EXERCISE TASK: Reproduce the material below line for line, replacing every occurrence of "semicircle" with "half-disk" and leaving all other text unchanged.

⁂

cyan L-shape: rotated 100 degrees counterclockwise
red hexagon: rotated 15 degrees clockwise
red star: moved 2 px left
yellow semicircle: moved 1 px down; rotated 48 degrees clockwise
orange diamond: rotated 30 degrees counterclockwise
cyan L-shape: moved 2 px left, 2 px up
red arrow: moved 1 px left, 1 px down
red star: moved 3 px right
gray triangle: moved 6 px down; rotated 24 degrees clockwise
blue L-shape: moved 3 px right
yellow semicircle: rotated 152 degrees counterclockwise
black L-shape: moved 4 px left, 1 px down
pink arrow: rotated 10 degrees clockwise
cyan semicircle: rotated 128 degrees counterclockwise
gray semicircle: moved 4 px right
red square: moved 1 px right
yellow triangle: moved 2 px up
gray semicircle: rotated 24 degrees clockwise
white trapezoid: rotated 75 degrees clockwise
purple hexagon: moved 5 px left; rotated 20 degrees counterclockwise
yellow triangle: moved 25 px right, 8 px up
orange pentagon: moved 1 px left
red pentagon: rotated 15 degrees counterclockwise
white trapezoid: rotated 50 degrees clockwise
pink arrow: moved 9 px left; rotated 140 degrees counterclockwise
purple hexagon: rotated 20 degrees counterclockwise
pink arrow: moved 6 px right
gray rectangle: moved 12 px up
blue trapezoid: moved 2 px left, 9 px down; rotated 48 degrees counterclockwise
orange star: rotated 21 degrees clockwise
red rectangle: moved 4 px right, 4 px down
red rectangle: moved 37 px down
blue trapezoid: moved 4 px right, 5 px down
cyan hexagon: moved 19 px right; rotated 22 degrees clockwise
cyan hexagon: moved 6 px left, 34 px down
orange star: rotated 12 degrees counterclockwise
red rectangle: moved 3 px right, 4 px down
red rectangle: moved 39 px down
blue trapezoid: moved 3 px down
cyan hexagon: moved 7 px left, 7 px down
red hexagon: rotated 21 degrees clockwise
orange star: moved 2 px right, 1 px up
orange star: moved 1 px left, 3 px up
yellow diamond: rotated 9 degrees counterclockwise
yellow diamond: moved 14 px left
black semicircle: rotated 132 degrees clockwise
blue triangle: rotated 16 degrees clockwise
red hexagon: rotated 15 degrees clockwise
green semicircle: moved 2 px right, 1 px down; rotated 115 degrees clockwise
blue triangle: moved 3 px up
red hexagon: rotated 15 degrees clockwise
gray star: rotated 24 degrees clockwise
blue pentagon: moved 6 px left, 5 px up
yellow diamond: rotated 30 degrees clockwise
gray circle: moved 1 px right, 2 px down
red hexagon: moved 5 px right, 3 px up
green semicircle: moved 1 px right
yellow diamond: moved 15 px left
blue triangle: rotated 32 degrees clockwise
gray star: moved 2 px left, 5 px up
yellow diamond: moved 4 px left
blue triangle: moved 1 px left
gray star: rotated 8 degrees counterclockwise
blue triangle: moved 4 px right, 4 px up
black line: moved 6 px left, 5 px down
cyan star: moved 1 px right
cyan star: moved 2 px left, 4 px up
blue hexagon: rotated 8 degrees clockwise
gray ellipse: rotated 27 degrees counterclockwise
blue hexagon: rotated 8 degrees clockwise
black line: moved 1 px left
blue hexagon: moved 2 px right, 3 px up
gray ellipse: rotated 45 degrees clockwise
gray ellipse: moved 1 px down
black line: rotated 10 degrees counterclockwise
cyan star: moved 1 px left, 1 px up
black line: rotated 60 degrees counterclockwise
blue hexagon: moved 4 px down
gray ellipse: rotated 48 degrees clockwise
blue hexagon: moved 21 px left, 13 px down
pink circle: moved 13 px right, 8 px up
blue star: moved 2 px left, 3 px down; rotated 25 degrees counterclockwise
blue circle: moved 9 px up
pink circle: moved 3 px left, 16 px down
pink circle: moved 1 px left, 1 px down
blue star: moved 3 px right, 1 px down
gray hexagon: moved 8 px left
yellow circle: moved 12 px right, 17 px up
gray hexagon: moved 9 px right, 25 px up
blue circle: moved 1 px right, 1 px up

⁂

CORRECT RESULT:
cyan L-shape: rotated 100 degrees counterclockwise
red hexagon: rotated 15 degrees clockwise
red star: moved 2 px left
yellow half-disk: moved 1 px down; rotated 48 degrees clockwise
orange diamond: rotated 30 degrees counterclockwise
cyan L-shape: moved 2 px left, 2 px up
red arrow: moved 1 px left, 1 px down
red star: moved 3 px right
gray triangle: moved 6 px down; rotated 24 degrees clockwise
blue L-shape: moved 3 px right
yellow half-disk: rotated 152 degrees counterclockwise
black L-shape: moved 4 px left, 1 px down
pink arrow: rotated 10 degrees clockwise
cyan half-disk: rotated 128 degrees counterclockwise
gray half-disk: moved 4 px right
red square: moved 1 px right
yellow triangle: moved 2 px up
gray half-disk: rotated 24 degrees clockwise
white trapezoid: rotated 75 degrees clockwise
purple hexagon: moved 5 px left; rotated 20 degrees counterclockwise
yellow triangle: moved 25 px right, 8 px up
orange pentagon: moved 1 px left
red pentagon: rotated 15 degrees counterclockwise
white trapezoid: rotated 50 degrees clockwise
pink arrow: moved 9 px left; rotated 140 degrees counterclockwise
purple hexagon: rotated 20 degrees counterclockwise
pink arrow: moved 6 px right
gray rectangle: moved 12 px up
blue trapezoid: moved 2 px left, 9 px down; rotated 48 degrees counterclockwise
orange star: rotated 21 degrees clockwise
red rectangle: moved 4 px right, 4 px down
red rectangle: moved 37 px down
blue trapezoid: moved 4 px right, 5 px down
cyan hexagon: moved 19 px right; rotated 22 degrees clockwise
cyan hexagon: moved 6 px left, 34 px down
orange star: rotated 12 degrees counterclockwise
red rectangle: moved 3 px right, 4 px down
red rectangle: moved 39 px down
blue trapezoid: moved 3 px down
cyan hexagon: moved 7 px left, 7 px down
red hexagon: rotated 21 degrees clockwise
orange star: moved 2 px right, 1 px up
orange star: moved 1 px left, 3 px up
yellow diamond: rotated 9 degrees counterclockwise
yellow diamond: moved 14 px left
black half-disk: rotated 132 degrees clockwise
blue triangle: rotated 16 degrees clockwise
red hexagon: rotated 15 degrees clockwise
green half-disk: moved 2 px right, 1 px down; rotated 115 degrees clockwise
blue triangle: moved 3 px up
red hexagon: rotated 15 degrees clockwise
gray star: rotated 24 degrees clockwise
blue pentagon: moved 6 px left, 5 px up
yellow diamond: rotated 30 degrees clockwise
gray circle: moved 1 px right, 2 px down
red hexagon: moved 5 px right, 3 px up
green half-disk: moved 1 px right
yellow diamond: moved 15 px left
blue triangle: rotated 32 degrees clockwise
gray star: moved 2 px left, 5 px up
yellow diamond: moved 4 px left
blue triangle: moved 1 px left
gray star: rotated 8 degrees counterclockwise
blue triangle: moved 4 px right, 4 px up
black line: moved 6 px left, 5 px down
cyan star: moved 1 px right
cyan star: moved 2 px left, 4 px up
blue hexagon: rotated 8 degrees clockwise
gray ellipse: rotated 27 degrees counterclockwise
blue hexagon: rotated 8 degrees clockwise
black line: moved 1 px left
blue hexagon: moved 2 px right, 3 px up
gray ellipse: rotated 45 degrees clockwise
gray ellipse: moved 1 px down
black line: rotated 10 degrees counterclockwise
cyan star: moved 1 px left, 1 px up
black line: rotated 60 degrees counterclockwise
blue hexagon: moved 4 px down
gray ellipse: rotated 48 degrees clockwise
blue hexagon: moved 21 px left, 13 px down
pink circle: moved 13 px right, 8 px up
blue star: moved 2 px left, 3 px down; rotated 25 degrees counterclockwise
blue circle: moved 9 px up
pink circle: moved 3 px left, 16 px down
pink circle: moved 1 px left, 1 px down
blue star: moved 3 px right, 1 px down
gray hexagon: moved 8 px left
yellow circle: moved 12 px right, 17 px up
gray hexagon: moved 9 px right, 25 px up
blue circle: moved 1 px right, 1 px up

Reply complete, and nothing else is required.